The task
Please print everything in the data below, from the line containing "stick [630, 671]" down to the line containing "The height and width of the screenshot is (2292, 1620).", including both of those lines, and reproduce each line without any change.

Listing
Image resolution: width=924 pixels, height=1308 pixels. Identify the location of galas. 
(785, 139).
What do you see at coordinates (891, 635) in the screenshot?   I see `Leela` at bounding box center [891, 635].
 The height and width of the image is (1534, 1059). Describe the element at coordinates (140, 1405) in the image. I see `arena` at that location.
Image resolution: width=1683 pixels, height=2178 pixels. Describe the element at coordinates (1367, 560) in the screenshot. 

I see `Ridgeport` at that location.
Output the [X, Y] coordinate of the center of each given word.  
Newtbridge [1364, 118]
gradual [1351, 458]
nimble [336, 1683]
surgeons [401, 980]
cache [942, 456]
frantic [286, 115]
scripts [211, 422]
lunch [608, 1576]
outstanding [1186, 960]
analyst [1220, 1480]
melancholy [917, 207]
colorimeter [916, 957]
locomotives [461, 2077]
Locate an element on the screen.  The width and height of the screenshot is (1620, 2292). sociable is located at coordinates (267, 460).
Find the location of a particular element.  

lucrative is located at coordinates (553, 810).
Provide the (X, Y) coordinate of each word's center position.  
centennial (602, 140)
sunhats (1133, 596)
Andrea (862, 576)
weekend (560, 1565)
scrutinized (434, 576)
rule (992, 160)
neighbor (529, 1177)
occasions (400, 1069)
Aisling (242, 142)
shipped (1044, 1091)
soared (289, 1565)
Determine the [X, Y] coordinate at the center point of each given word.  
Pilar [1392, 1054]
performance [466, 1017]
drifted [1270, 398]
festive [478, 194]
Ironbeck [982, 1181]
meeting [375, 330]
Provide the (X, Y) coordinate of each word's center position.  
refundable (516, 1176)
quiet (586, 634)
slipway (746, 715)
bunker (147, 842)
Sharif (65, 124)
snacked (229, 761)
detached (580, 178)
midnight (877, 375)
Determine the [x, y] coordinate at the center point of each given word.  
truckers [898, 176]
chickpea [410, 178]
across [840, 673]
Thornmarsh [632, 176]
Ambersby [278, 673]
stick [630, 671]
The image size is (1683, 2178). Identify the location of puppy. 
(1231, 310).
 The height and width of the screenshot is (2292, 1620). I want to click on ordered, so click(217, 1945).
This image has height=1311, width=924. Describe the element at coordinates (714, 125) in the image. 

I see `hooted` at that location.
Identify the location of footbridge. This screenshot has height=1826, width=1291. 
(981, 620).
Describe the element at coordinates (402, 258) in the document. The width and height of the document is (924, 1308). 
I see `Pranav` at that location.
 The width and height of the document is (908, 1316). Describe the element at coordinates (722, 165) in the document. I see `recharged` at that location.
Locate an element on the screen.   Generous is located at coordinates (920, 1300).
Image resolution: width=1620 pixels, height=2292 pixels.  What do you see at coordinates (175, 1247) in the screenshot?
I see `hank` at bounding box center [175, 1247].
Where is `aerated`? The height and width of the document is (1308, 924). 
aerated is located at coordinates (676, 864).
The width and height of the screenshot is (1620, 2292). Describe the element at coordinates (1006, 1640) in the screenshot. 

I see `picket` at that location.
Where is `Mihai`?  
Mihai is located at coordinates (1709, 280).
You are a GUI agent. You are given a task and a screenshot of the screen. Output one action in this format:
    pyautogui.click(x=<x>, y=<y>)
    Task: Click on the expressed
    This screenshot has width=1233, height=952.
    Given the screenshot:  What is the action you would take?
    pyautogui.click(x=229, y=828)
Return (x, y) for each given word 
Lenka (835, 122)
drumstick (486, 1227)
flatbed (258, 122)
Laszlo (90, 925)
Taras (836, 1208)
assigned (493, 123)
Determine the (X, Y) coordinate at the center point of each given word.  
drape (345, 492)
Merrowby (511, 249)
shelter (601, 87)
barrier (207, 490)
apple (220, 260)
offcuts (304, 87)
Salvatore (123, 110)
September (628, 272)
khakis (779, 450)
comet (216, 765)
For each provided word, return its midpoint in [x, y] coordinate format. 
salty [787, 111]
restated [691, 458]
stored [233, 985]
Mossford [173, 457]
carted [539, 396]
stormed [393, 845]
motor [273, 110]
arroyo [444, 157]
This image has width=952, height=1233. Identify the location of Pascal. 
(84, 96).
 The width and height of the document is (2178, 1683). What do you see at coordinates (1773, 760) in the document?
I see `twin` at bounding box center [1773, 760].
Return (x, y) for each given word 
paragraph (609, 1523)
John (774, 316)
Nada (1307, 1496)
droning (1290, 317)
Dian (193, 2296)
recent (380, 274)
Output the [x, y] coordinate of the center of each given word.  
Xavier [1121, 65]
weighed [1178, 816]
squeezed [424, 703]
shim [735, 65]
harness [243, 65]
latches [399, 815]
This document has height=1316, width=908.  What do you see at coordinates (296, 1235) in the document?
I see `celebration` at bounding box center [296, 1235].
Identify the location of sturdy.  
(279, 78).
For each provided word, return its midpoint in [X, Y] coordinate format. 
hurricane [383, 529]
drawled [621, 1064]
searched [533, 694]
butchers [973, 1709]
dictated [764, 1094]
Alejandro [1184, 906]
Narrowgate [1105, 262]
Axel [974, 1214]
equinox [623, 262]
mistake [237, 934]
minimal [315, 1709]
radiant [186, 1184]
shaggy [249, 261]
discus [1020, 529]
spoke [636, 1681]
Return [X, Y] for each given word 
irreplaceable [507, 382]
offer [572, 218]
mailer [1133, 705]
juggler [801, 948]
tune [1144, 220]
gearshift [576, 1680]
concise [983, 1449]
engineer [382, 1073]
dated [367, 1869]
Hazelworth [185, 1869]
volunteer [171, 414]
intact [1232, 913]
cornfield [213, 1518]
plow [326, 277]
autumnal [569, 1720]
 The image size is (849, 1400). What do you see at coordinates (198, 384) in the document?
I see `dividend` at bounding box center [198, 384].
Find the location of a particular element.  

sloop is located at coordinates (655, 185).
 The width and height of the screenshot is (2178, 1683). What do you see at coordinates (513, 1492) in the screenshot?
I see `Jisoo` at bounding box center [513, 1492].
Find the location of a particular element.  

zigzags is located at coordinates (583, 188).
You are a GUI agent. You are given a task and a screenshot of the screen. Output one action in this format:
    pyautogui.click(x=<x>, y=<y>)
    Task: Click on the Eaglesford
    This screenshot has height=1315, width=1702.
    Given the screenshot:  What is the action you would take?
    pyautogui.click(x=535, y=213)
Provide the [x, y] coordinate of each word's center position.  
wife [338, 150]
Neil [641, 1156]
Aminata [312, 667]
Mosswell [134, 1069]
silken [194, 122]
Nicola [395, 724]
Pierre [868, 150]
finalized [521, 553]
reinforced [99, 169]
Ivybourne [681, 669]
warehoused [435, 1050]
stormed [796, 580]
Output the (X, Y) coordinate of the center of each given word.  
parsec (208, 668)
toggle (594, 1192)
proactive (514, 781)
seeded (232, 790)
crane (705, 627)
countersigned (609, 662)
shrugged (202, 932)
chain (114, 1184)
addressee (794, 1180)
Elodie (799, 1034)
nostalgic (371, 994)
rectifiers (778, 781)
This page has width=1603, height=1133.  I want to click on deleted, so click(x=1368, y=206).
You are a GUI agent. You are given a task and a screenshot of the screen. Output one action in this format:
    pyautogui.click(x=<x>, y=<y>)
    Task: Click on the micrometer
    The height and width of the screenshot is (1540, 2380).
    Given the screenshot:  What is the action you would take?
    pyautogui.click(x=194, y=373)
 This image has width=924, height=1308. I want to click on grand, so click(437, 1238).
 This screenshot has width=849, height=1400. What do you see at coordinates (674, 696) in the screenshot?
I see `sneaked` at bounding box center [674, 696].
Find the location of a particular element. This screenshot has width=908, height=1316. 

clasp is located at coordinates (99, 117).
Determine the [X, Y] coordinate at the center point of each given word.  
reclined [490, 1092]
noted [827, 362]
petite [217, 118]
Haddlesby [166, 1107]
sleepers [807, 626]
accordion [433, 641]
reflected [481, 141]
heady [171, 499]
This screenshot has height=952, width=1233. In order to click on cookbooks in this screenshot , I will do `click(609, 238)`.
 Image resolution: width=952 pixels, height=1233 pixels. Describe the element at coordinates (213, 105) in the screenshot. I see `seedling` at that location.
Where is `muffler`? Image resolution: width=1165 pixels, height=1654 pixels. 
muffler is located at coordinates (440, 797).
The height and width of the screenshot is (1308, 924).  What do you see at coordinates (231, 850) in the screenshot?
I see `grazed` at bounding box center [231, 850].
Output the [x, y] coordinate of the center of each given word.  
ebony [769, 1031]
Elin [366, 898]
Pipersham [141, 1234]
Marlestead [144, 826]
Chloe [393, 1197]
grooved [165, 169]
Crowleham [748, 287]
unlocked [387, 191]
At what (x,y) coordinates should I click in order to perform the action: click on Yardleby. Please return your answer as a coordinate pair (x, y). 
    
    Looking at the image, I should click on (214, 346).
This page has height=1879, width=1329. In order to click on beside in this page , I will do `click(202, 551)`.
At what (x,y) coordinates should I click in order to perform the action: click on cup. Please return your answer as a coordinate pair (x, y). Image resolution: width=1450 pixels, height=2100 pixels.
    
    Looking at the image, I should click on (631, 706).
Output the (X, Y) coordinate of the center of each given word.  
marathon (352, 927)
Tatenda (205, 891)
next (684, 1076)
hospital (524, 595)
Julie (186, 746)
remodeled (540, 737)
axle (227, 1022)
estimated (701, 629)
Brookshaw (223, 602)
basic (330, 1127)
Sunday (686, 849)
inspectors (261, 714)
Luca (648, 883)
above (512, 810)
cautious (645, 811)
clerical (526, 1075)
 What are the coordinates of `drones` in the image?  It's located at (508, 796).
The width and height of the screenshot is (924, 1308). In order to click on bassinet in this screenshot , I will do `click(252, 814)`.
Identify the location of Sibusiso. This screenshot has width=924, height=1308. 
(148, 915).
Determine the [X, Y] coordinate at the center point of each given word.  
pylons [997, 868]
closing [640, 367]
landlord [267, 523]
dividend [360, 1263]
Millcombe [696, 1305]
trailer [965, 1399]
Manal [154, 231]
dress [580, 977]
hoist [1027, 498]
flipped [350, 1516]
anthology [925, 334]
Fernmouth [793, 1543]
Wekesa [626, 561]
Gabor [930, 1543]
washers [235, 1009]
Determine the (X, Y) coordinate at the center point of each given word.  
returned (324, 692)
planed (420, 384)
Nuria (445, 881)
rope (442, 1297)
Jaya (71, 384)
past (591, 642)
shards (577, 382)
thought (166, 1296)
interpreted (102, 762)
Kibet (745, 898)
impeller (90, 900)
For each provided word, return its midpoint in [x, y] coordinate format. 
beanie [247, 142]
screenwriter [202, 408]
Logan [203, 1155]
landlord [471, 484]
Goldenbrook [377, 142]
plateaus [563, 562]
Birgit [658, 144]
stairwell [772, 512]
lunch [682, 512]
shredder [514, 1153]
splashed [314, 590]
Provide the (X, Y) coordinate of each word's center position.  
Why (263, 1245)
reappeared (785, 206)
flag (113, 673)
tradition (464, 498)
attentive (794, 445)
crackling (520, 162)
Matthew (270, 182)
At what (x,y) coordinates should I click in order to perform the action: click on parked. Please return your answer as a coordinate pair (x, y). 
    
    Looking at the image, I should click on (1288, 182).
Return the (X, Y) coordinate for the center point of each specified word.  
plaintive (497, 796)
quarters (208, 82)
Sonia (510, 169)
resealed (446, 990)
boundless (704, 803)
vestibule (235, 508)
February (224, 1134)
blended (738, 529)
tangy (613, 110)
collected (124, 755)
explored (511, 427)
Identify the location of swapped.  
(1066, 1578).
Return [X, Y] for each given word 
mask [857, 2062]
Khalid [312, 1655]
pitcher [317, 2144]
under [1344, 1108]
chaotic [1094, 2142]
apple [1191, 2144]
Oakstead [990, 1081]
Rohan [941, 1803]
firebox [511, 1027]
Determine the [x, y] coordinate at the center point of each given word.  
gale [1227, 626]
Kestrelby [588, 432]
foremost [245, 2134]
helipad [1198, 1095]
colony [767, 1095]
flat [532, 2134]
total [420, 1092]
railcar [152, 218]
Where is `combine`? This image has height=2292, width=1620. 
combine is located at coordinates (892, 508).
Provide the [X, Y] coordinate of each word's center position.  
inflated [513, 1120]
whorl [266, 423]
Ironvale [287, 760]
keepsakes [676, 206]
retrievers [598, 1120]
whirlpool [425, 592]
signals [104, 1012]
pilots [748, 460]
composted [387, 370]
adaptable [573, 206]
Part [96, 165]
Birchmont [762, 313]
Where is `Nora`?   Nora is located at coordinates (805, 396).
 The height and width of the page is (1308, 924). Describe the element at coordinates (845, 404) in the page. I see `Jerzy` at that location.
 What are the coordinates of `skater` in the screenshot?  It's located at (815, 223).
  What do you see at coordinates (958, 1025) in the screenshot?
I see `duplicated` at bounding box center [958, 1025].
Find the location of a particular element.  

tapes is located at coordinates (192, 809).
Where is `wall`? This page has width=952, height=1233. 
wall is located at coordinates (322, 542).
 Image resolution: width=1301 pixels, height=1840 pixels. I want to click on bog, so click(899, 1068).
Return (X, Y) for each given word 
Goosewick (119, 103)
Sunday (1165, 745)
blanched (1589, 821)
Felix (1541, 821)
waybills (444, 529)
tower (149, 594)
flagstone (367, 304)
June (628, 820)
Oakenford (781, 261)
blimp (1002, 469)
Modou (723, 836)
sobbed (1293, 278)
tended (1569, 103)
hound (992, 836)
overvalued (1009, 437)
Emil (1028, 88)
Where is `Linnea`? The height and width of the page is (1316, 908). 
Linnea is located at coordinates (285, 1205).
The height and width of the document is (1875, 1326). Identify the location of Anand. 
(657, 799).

Correct response
stick [630, 671]
The image size is (1683, 2178). Identify the location of puppy. 
(1231, 310).
 The height and width of the screenshot is (2292, 1620). I want to click on ordered, so click(217, 1945).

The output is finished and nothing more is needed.